### Task to carry out
Write every record below out exactly; no images.

[Object transformation records]
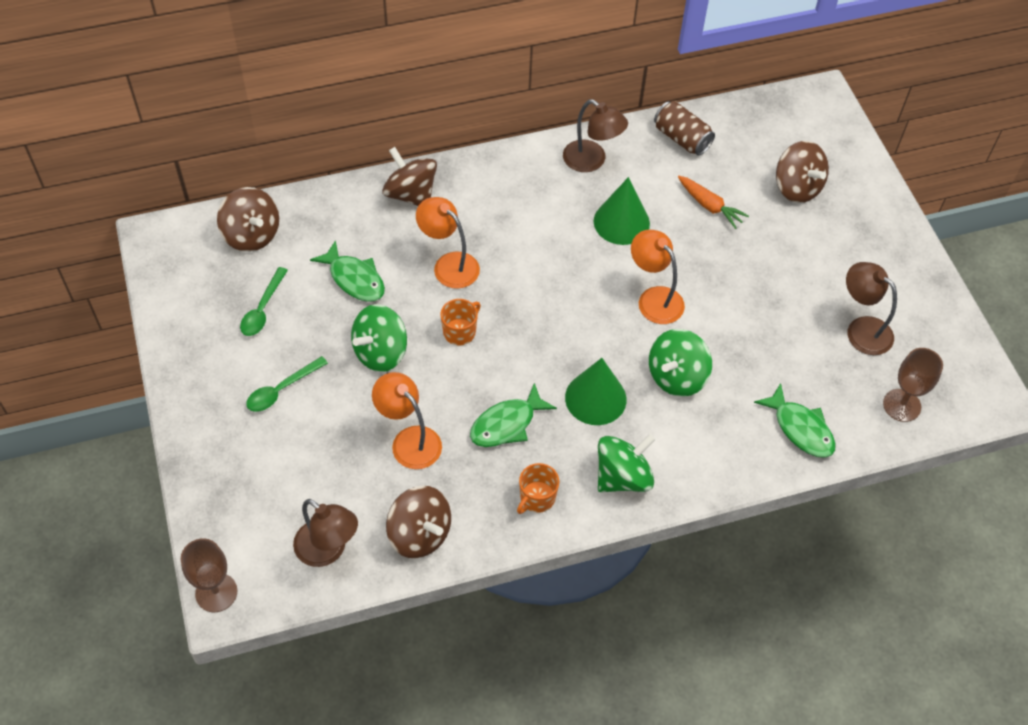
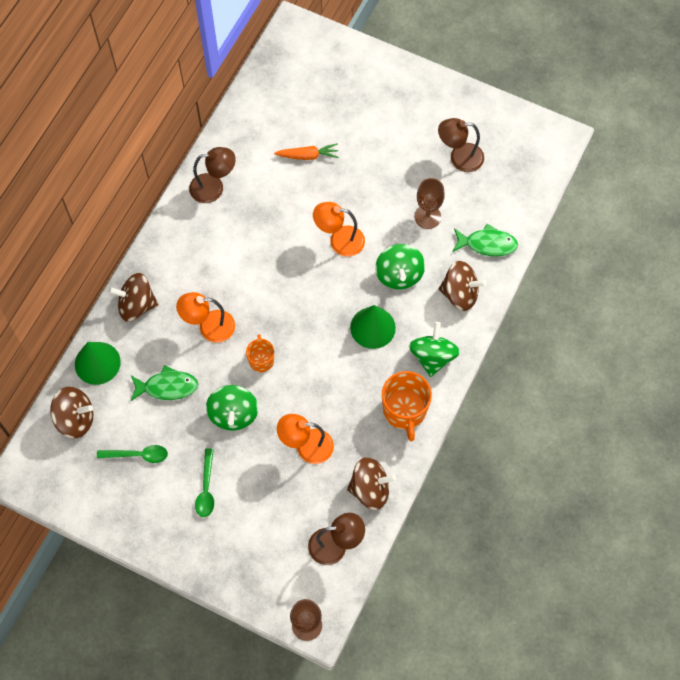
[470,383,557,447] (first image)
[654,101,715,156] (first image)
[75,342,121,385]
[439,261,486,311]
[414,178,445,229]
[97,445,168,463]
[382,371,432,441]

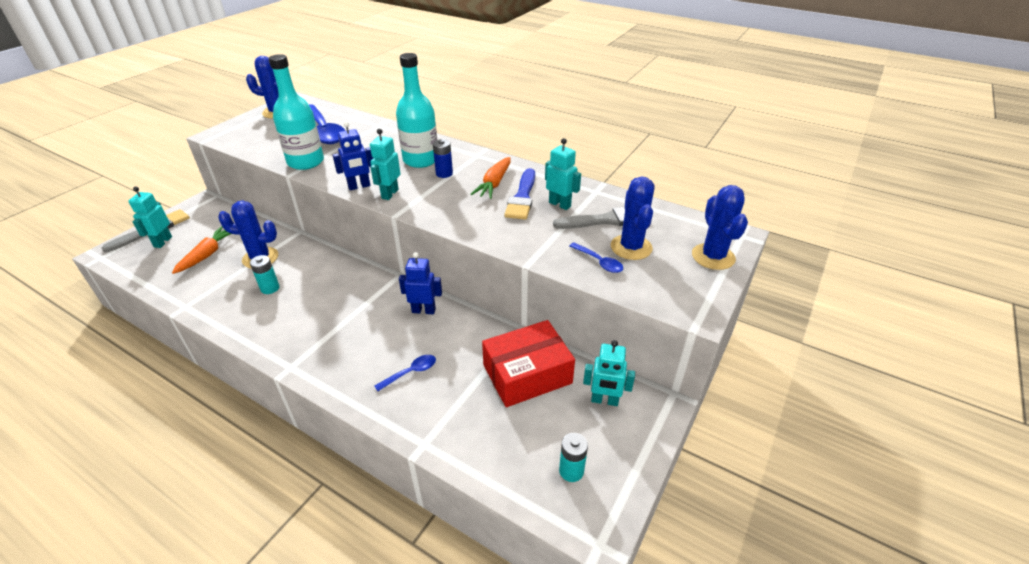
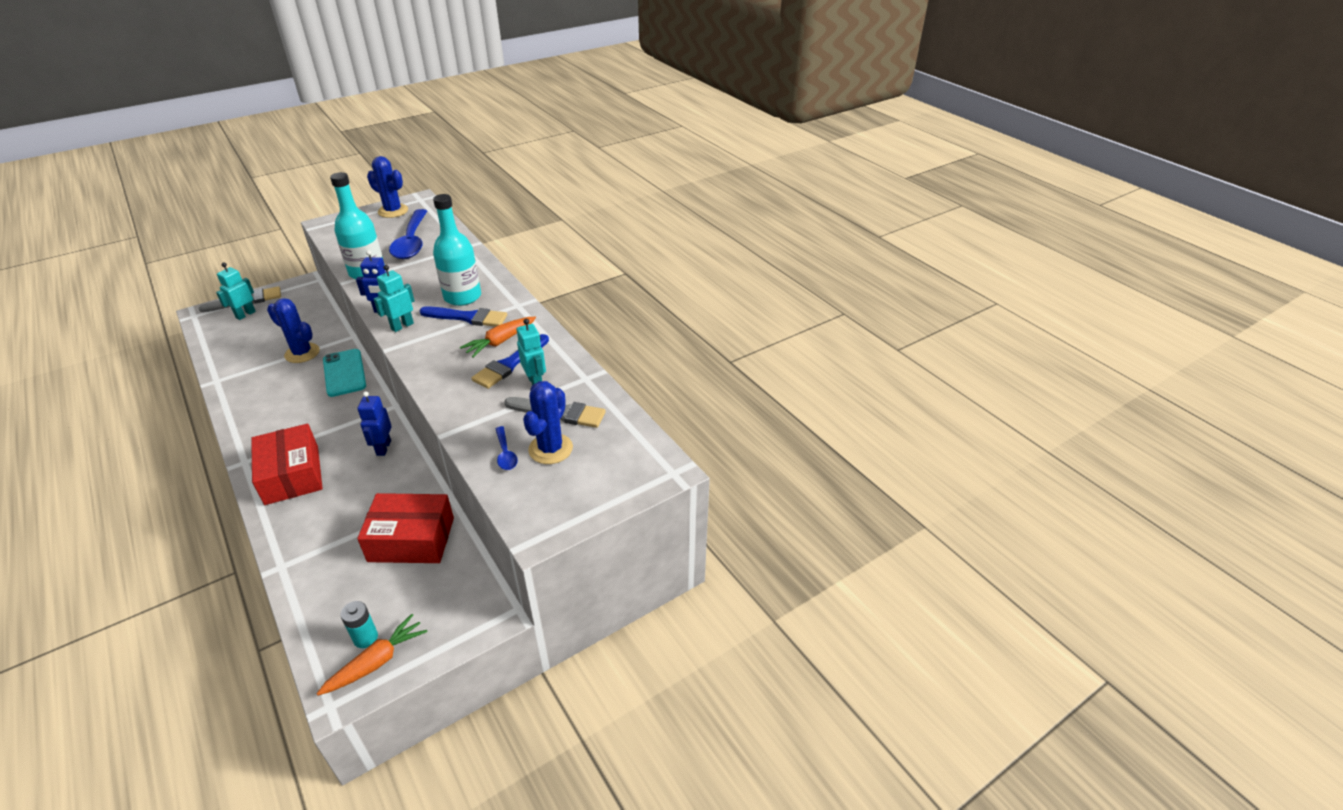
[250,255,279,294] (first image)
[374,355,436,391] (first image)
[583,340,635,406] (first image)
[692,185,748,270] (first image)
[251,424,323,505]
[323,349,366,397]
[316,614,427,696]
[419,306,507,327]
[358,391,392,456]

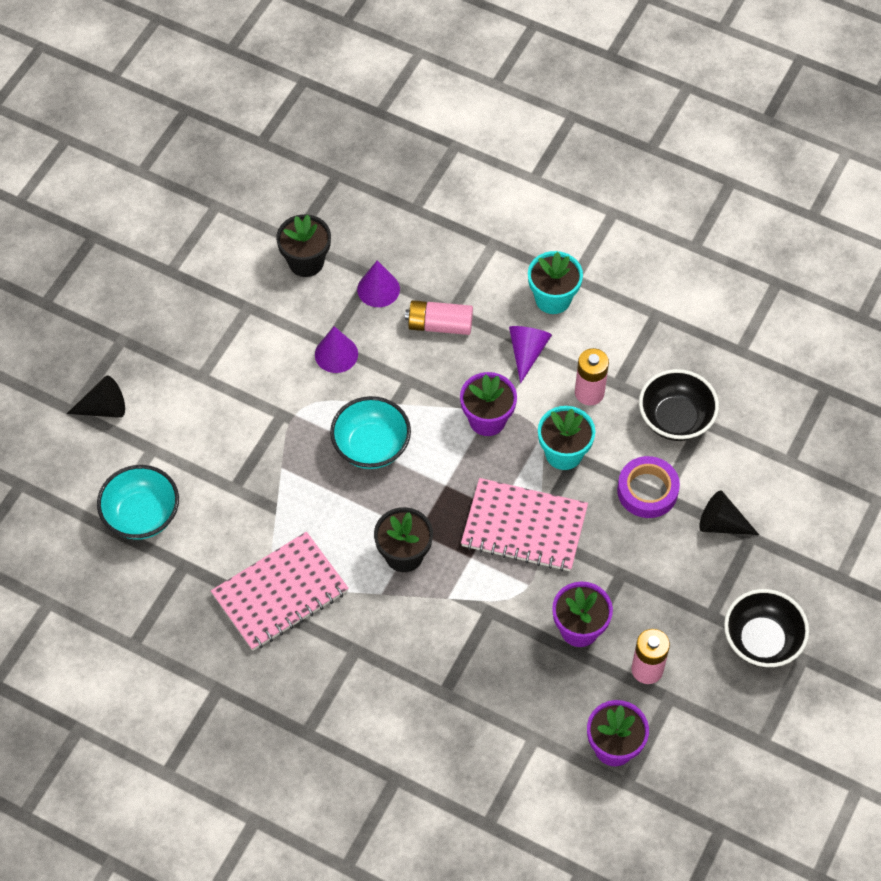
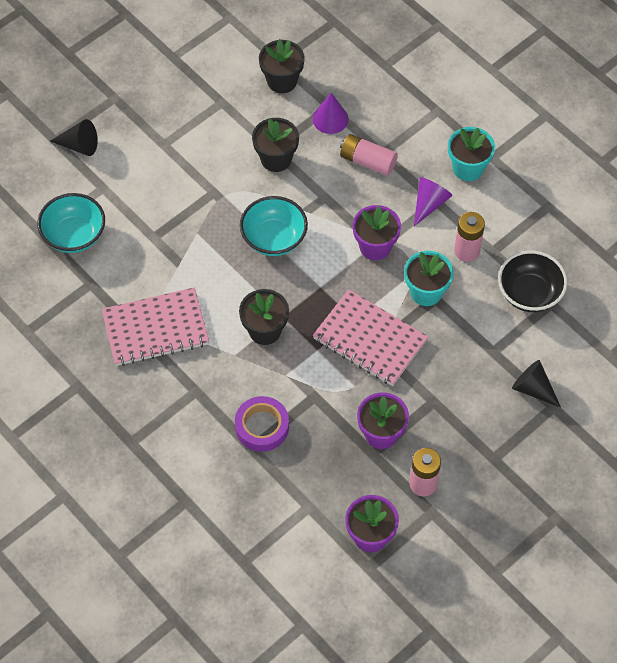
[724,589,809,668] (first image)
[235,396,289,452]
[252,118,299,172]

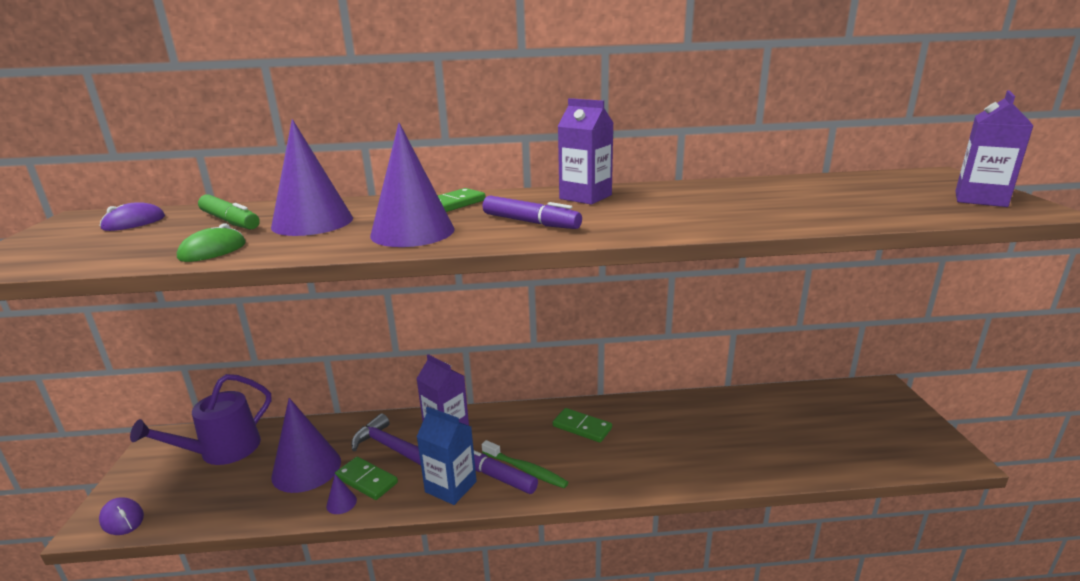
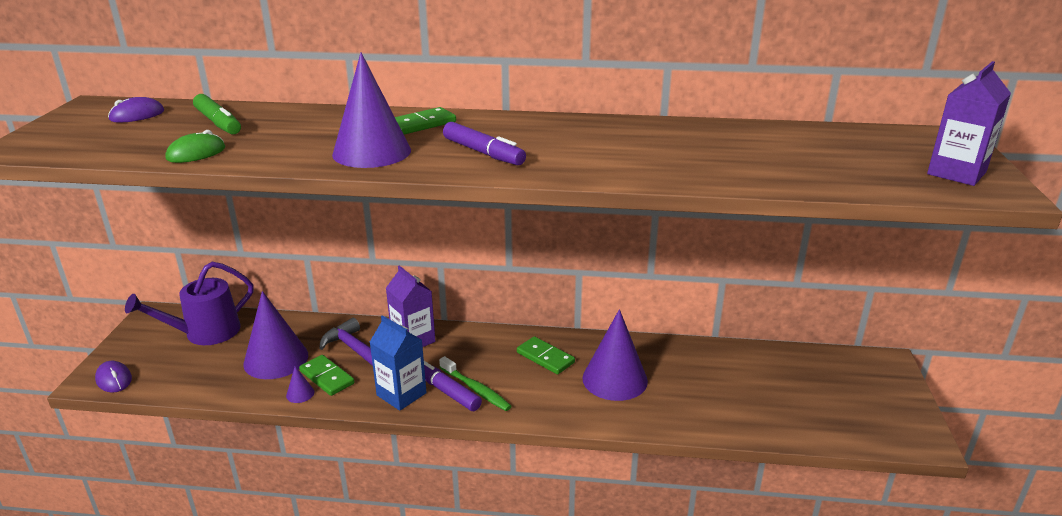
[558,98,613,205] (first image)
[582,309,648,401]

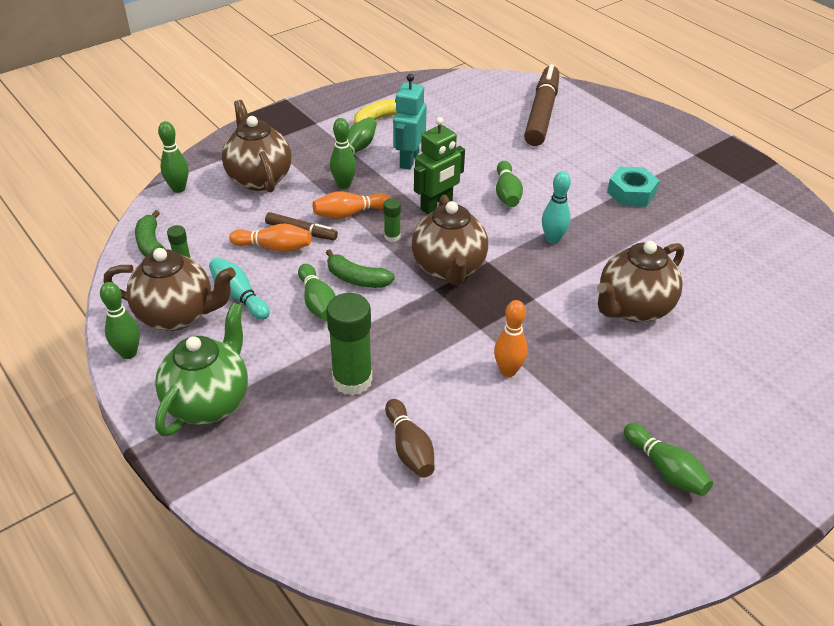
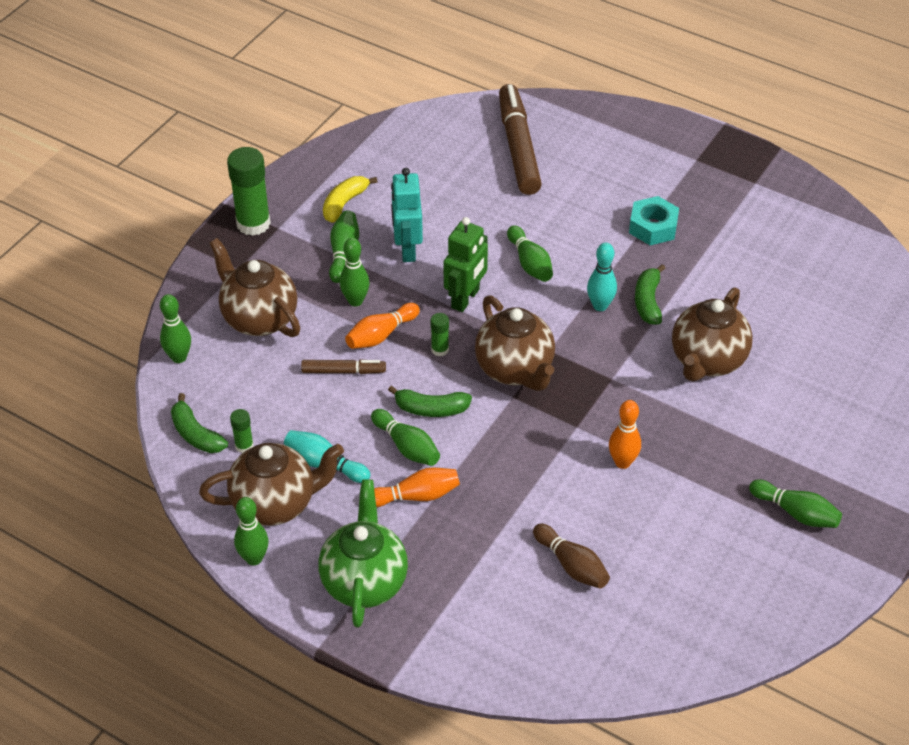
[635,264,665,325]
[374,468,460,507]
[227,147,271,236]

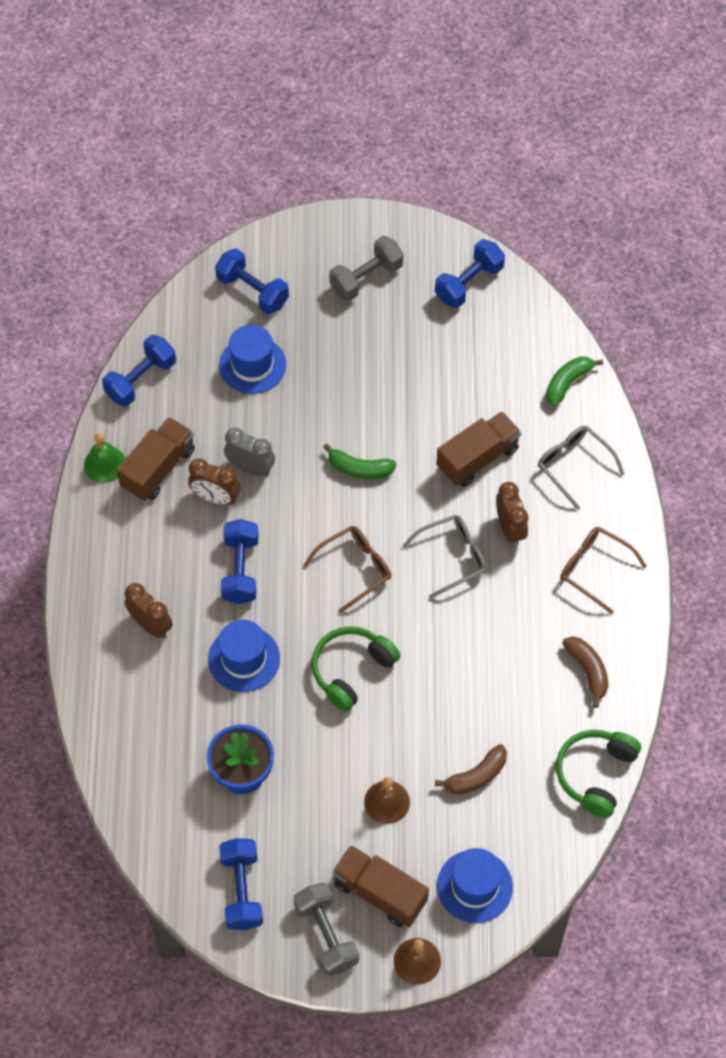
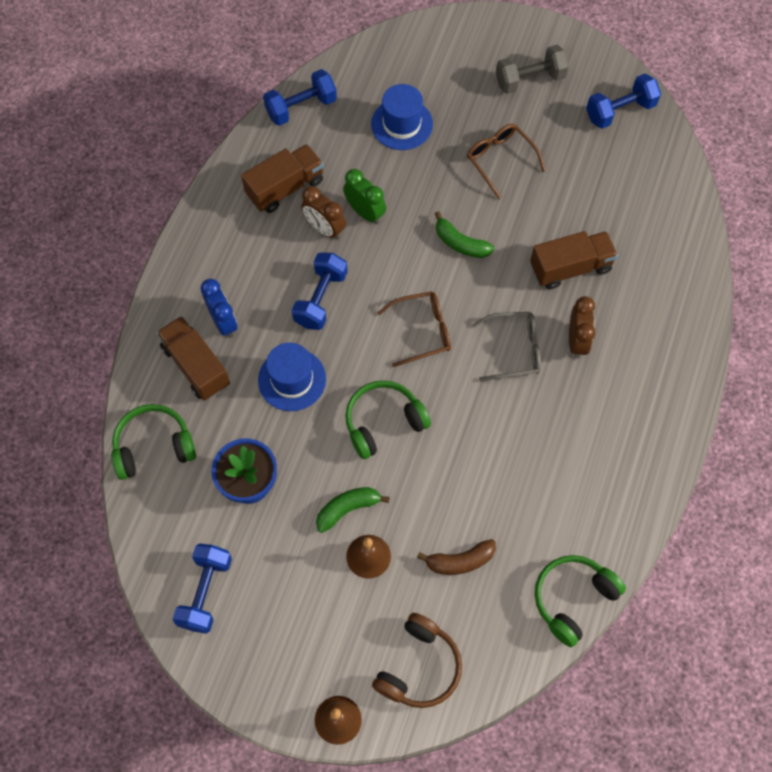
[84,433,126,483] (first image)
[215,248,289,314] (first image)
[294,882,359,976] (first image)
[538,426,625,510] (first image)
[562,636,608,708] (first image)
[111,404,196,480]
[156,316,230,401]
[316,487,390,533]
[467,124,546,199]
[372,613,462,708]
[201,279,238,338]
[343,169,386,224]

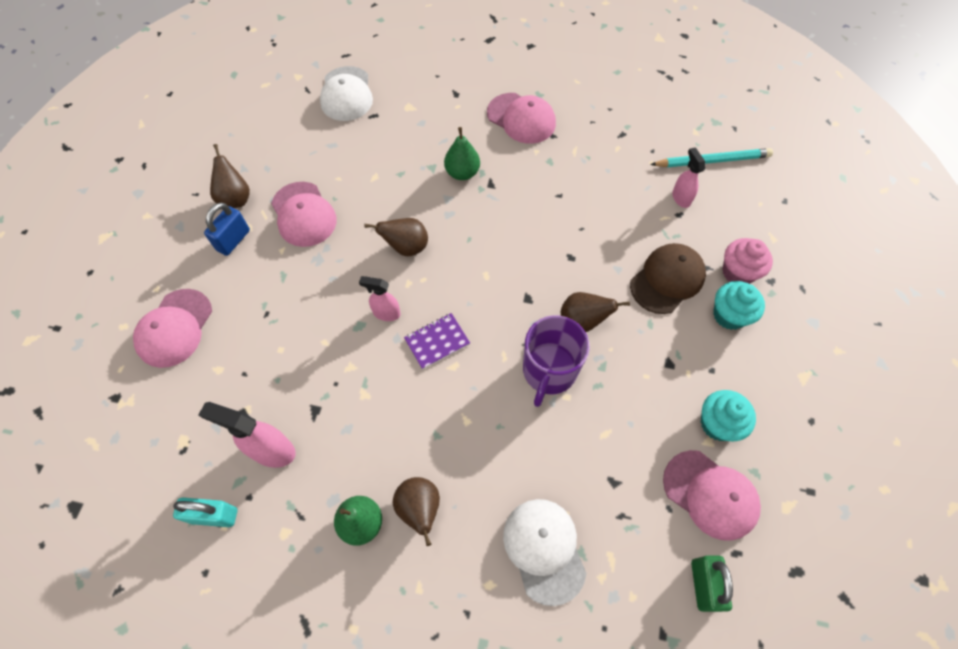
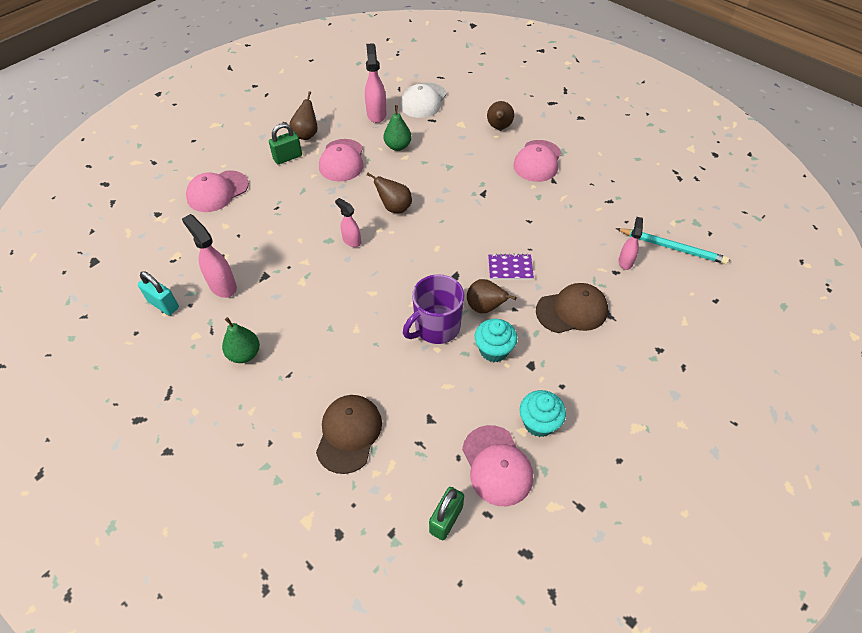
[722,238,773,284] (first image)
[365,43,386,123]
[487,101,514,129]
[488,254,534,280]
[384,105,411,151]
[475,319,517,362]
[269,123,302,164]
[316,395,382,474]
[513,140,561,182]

### Written response
[470,383,557,447] (first image)
[654,101,715,156] (first image)
[75,342,121,385]
[439,261,486,311]
[414,178,445,229]
[97,445,168,463]
[382,371,432,441]

[250,255,279,294] (first image)
[374,355,436,391] (first image)
[583,340,635,406] (first image)
[692,185,748,270] (first image)
[251,424,323,505]
[323,349,366,397]
[316,614,427,696]
[419,306,507,327]
[358,391,392,456]

[724,589,809,668] (first image)
[235,396,289,452]
[252,118,299,172]

[558,98,613,205] (first image)
[582,309,648,401]

[635,264,665,325]
[374,468,460,507]
[227,147,271,236]

[84,433,126,483] (first image)
[215,248,289,314] (first image)
[294,882,359,976] (first image)
[538,426,625,510] (first image)
[562,636,608,708] (first image)
[111,404,196,480]
[156,316,230,401]
[316,487,390,533]
[467,124,546,199]
[372,613,462,708]
[201,279,238,338]
[343,169,386,224]

[722,238,773,284] (first image)
[365,43,386,123]
[487,101,514,129]
[488,254,534,280]
[384,105,411,151]
[475,319,517,362]
[269,123,302,164]
[316,395,382,474]
[513,140,561,182]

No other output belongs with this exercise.